Goal of the exercise |
Only these lines of the data below are wanted: the one with "R5: 22 (N_2, N_6) -> none", the one with "Q3: NPN 2N3904", and any lines between them, each repeated exactly.

Information given |
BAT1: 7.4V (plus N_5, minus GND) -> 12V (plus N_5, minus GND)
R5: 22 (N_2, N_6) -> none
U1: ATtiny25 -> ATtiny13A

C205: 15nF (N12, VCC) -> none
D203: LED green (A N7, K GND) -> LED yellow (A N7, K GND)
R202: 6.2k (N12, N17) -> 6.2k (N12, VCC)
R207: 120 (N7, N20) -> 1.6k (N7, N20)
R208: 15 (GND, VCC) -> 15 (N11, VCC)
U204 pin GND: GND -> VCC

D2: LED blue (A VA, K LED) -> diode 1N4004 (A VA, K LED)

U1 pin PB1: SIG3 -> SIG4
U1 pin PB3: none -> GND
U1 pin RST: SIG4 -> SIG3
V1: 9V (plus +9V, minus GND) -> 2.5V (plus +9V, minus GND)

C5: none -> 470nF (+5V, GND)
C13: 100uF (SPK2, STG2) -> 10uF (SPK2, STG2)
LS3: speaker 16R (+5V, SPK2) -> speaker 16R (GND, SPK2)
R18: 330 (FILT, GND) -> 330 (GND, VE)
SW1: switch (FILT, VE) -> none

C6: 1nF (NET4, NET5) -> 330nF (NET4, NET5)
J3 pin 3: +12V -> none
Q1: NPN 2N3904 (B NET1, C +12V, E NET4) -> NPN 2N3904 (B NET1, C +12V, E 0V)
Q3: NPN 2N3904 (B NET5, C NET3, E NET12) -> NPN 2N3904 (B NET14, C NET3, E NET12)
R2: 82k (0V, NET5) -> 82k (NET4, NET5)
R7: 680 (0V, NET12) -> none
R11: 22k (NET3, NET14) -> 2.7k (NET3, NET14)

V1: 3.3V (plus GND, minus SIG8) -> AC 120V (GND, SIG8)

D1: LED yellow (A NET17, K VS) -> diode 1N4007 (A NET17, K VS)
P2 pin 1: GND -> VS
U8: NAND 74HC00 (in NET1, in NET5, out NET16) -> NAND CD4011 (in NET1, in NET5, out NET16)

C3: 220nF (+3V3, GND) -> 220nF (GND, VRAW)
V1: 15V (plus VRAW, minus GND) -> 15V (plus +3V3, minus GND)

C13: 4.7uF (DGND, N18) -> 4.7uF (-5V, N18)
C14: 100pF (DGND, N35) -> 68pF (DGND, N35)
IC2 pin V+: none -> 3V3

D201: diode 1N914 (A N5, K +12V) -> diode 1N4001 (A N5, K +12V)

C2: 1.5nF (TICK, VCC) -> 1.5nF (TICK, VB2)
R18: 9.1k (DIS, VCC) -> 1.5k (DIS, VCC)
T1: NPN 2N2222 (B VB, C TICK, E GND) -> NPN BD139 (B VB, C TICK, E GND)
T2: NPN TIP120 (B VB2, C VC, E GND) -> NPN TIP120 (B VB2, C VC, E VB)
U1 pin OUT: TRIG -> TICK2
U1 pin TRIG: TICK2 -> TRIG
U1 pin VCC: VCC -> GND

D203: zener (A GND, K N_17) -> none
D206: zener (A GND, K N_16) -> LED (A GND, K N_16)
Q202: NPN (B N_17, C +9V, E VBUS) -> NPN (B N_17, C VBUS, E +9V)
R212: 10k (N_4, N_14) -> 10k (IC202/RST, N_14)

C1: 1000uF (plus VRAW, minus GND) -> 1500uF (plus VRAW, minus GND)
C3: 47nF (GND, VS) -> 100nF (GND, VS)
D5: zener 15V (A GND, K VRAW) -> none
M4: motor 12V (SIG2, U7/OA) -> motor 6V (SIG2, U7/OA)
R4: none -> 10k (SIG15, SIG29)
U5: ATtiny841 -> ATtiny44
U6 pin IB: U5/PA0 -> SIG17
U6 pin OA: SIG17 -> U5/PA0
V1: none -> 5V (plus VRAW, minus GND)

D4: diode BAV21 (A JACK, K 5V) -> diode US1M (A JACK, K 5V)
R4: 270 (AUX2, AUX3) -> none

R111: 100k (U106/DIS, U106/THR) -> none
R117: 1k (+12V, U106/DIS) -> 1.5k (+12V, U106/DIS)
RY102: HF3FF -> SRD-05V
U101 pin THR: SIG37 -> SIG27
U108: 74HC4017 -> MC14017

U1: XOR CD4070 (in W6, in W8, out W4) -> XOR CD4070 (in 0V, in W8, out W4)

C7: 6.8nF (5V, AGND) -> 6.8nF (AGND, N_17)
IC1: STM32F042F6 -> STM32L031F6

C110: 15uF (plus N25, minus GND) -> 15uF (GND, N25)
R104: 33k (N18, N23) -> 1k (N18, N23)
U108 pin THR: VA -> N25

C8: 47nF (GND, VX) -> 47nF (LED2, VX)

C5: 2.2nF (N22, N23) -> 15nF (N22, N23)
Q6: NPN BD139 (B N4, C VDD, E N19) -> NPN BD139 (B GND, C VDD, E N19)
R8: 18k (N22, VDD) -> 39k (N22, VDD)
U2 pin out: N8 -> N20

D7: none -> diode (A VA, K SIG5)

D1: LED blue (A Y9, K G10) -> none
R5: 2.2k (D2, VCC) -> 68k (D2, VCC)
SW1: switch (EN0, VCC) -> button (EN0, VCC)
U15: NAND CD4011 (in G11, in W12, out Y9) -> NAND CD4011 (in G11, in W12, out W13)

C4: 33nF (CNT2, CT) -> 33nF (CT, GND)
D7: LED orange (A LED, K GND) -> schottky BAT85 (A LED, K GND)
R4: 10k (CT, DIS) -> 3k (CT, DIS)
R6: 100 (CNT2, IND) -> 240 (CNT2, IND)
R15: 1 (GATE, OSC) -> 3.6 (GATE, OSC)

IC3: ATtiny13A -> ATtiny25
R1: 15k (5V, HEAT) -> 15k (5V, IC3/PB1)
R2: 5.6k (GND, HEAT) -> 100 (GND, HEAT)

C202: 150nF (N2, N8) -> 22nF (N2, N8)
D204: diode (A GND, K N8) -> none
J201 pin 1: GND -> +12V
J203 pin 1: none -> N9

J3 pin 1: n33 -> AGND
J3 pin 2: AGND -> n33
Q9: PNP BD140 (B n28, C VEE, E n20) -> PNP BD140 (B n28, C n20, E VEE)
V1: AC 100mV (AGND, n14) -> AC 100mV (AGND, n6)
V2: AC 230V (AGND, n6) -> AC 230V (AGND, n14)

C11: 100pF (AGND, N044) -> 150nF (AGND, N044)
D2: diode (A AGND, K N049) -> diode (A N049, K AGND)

Answer below |
R5: 22 (N_2, N_6) -> none
U1: ATtiny25 -> ATtiny13A

C205: 15nF (N12, VCC) -> none
D203: LED green (A N7, K GND) -> LED yellow (A N7, K GND)
R202: 6.2k (N12, N17) -> 6.2k (N12, VCC)
R207: 120 (N7, N20) -> 1.6k (N7, N20)
R208: 15 (GND, VCC) -> 15 (N11, VCC)
U204 pin GND: GND -> VCC

D2: LED blue (A VA, K LED) -> diode 1N4004 (A VA, K LED)

U1 pin PB1: SIG3 -> SIG4
U1 pin PB3: none -> GND
U1 pin RST: SIG4 -> SIG3
V1: 9V (plus +9V, minus GND) -> 2.5V (plus +9V, minus GND)

C5: none -> 470nF (+5V, GND)
C13: 100uF (SPK2, STG2) -> 10uF (SPK2, STG2)
LS3: speaker 16R (+5V, SPK2) -> speaker 16R (GND, SPK2)
R18: 330 (FILT, GND) -> 330 (GND, VE)
SW1: switch (FILT, VE) -> none

C6: 1nF (NET4, NET5) -> 330nF (NET4, NET5)
J3 pin 3: +12V -> none
Q1: NPN 2N3904 (B NET1, C +12V, E NET4) -> NPN 2N3904 (B NET1, C +12V, E 0V)
Q3: NPN 2N3904 (B NET5, C NET3, E NET12) -> NPN 2N3904 (B NET14, C NET3, E NET12)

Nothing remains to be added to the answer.